Segment Start: Raw data

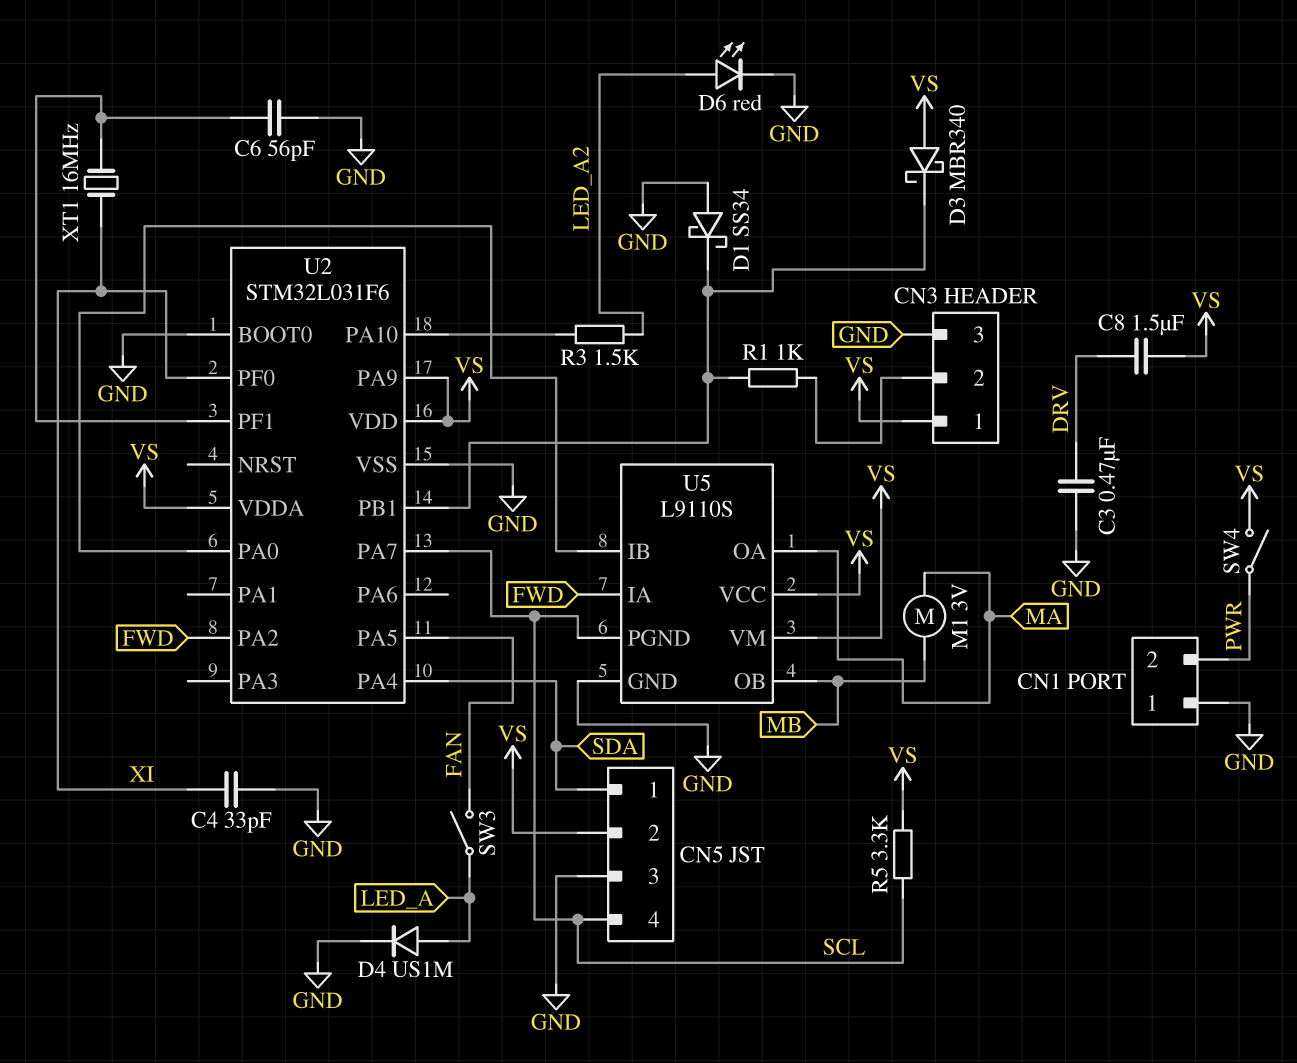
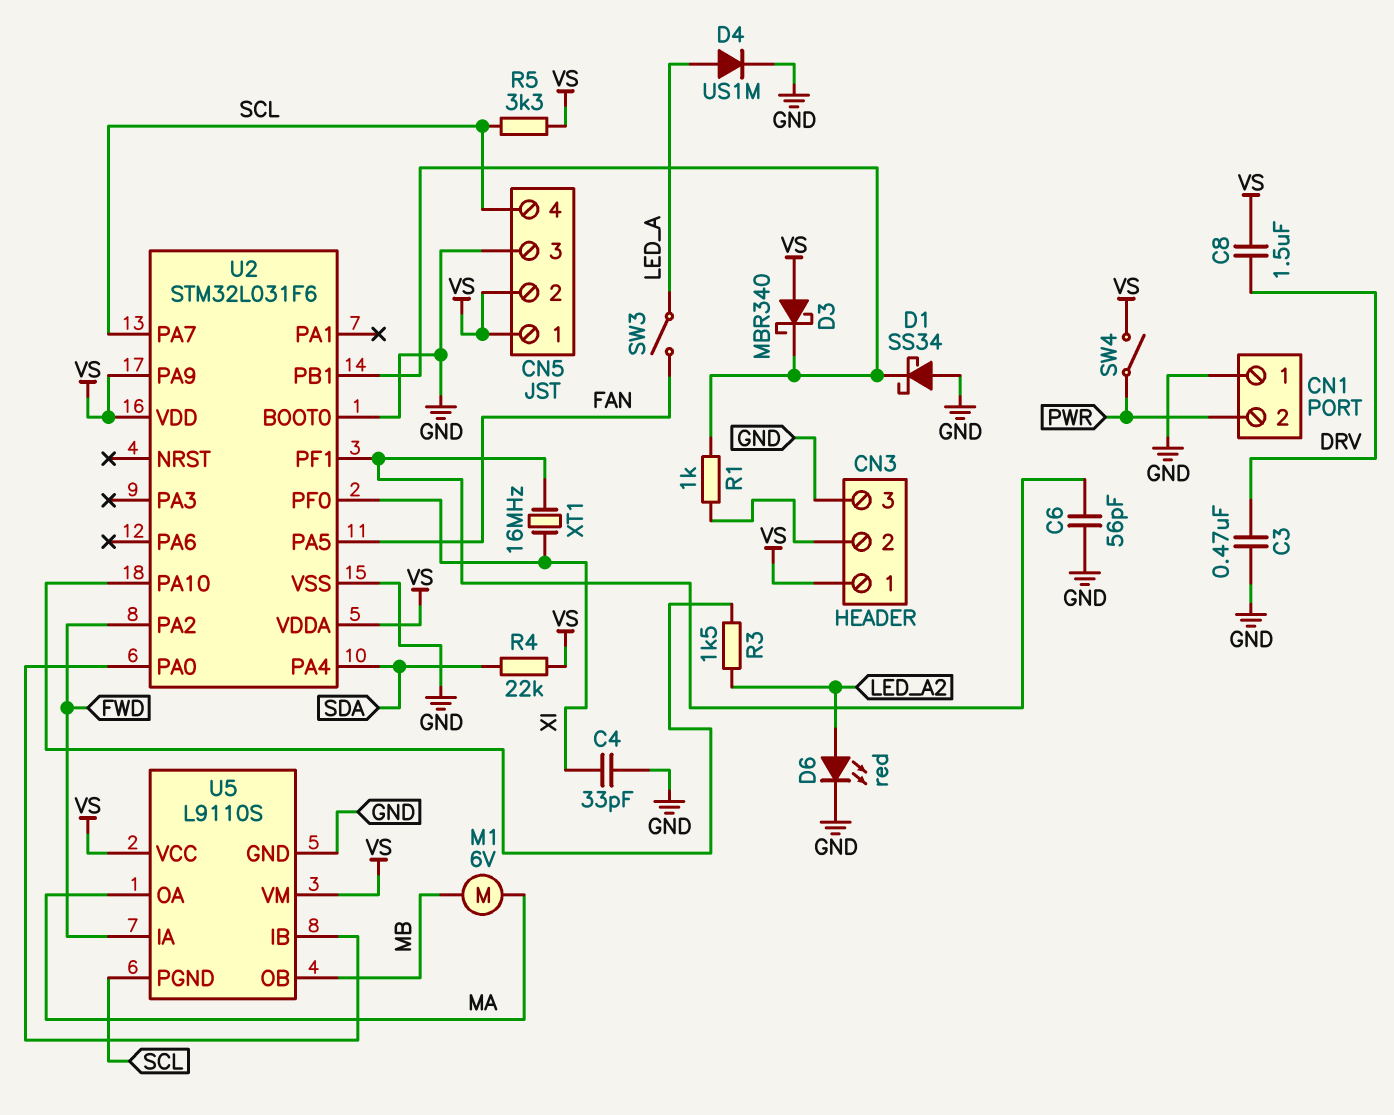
CN5 pin 1: SDA -> VS
M1: motor 3V (MA, MB) -> motor 6V (MA, MB)
R4: none -> 22k (SDA, VS)

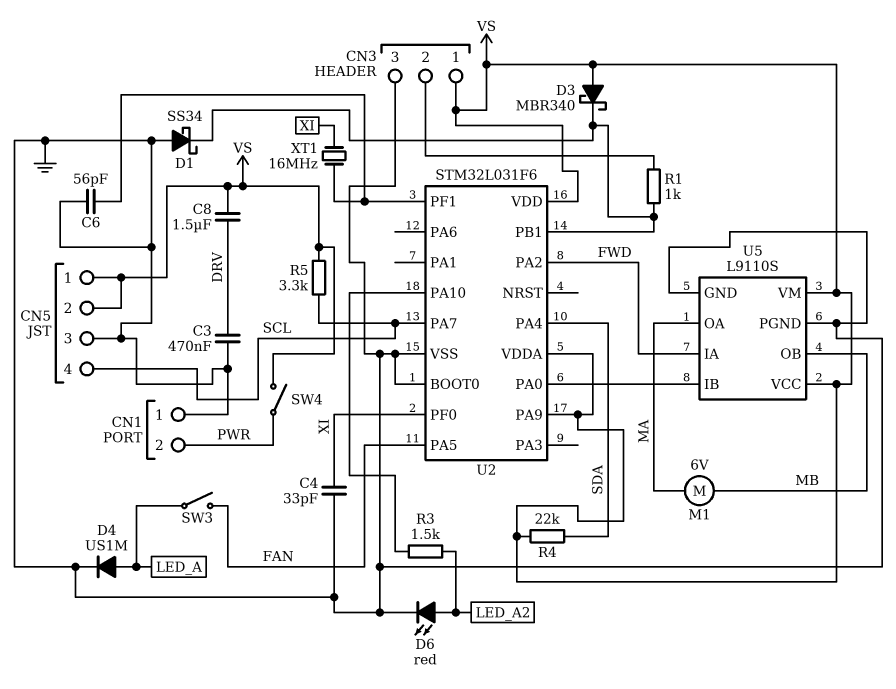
U5 pin PGND: SCL -> GND

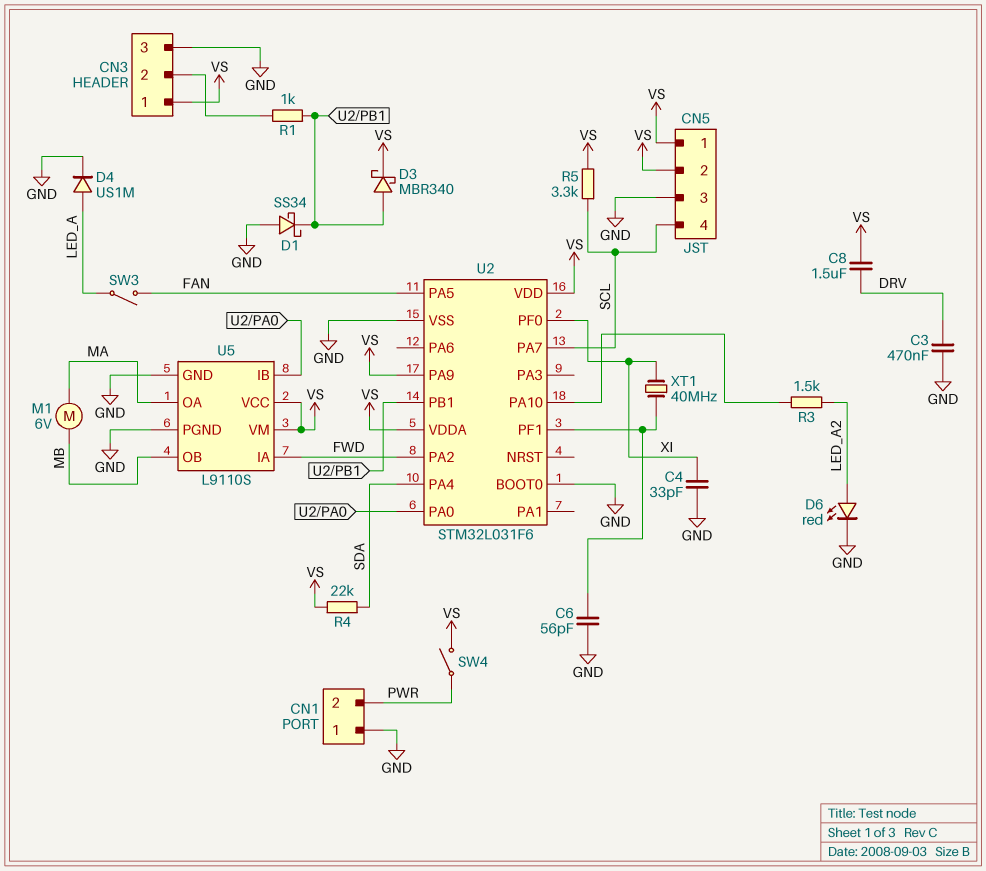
D3: schottky MBR340 (A VS, K U2/PB1) -> schottky MBR340 (A U2/PB1, K VS)
XT1: 16MHz (U2/PF1, XI) -> 40MHz (U2/PF1, XI)

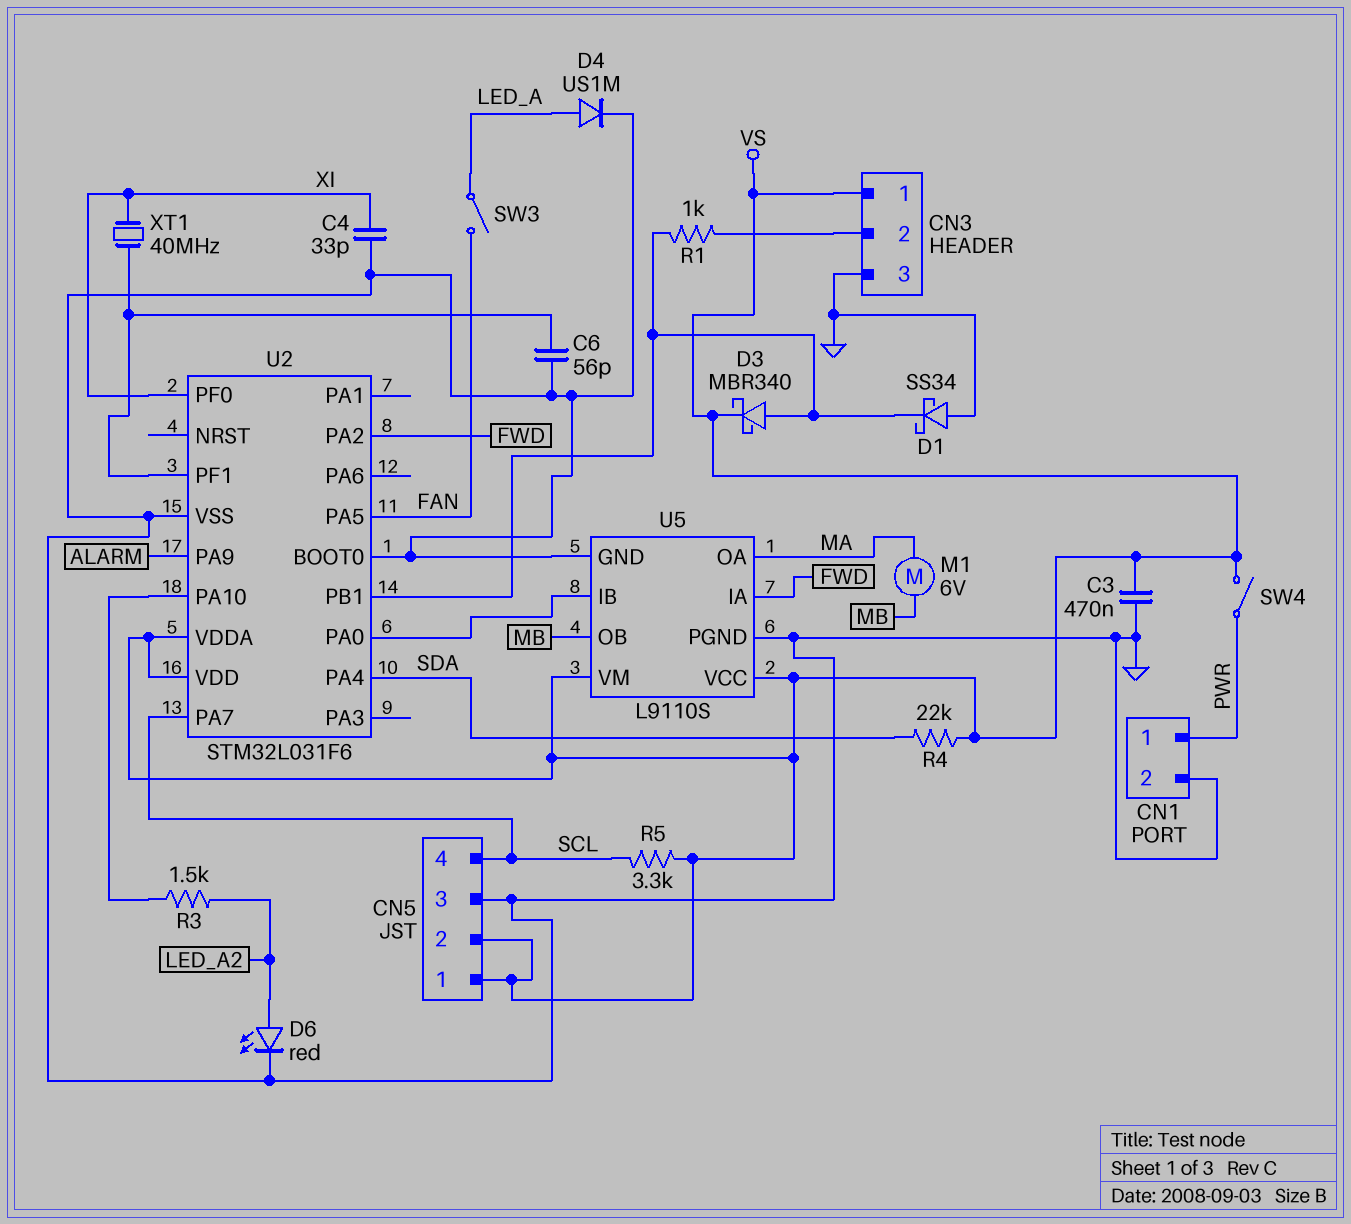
C3: 470nF (DRV, GND) -> 470nF (GND, VS)
C8: 1.5uF (DRV, VS) -> none
CN1 pin 1: GND -> PWR
CN1 pin 2: PWR -> GND
U2 pin PA9: VS -> ALARM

Segment End: Raw data

What you need to do:
Print the listing exactly, minus its pictures.

Response to this task:
CN5 pin 1: SDA -> VS
M1: motor 3V (MA, MB) -> motor 6V (MA, MB)
R4: none -> 22k (SDA, VS)

U5 pin PGND: SCL -> GND

D3: schottky MBR340 (A VS, K U2/PB1) -> schottky MBR340 (A U2/PB1, K VS)
XT1: 16MHz (U2/PF1, XI) -> 40MHz (U2/PF1, XI)

C3: 470nF (DRV, GND) -> 470nF (GND, VS)
C8: 1.5uF (DRV, VS) -> none
CN1 pin 1: GND -> PWR
CN1 pin 2: PWR -> GND
U2 pin PA9: VS -> ALARM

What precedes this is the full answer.